## [Data for this task]
==*==
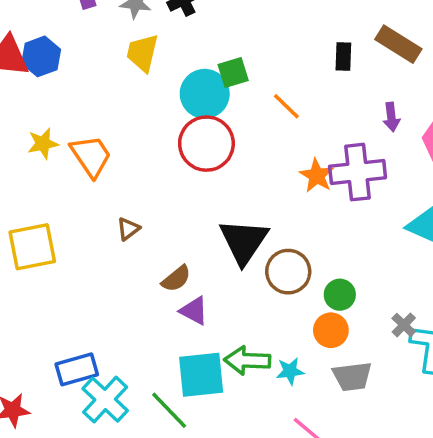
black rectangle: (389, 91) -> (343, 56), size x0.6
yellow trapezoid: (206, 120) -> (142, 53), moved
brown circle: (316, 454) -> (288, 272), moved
==*==
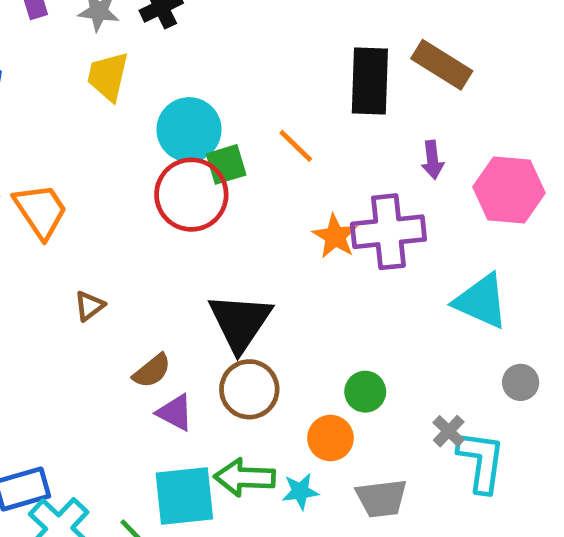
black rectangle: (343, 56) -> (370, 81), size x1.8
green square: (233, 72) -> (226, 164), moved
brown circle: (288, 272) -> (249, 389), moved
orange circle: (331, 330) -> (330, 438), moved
==*==
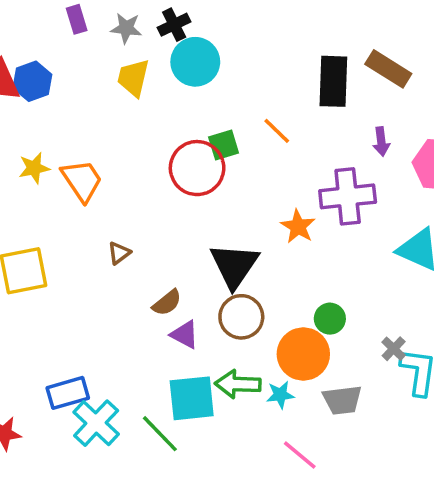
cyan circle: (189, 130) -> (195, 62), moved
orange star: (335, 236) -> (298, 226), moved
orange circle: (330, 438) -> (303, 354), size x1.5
==*==
## [Directive]
Return exactly, and only, the lines above starting at the line that contains "black rectangle: (343, 56)" and ending at the line that contains "orange circle: (331, 330)".

## [Solution to the problem]
black rectangle: (343, 56) -> (370, 81), size x1.8
green square: (233, 72) -> (226, 164), moved
brown circle: (288, 272) -> (249, 389), moved
orange circle: (331, 330) -> (330, 438), moved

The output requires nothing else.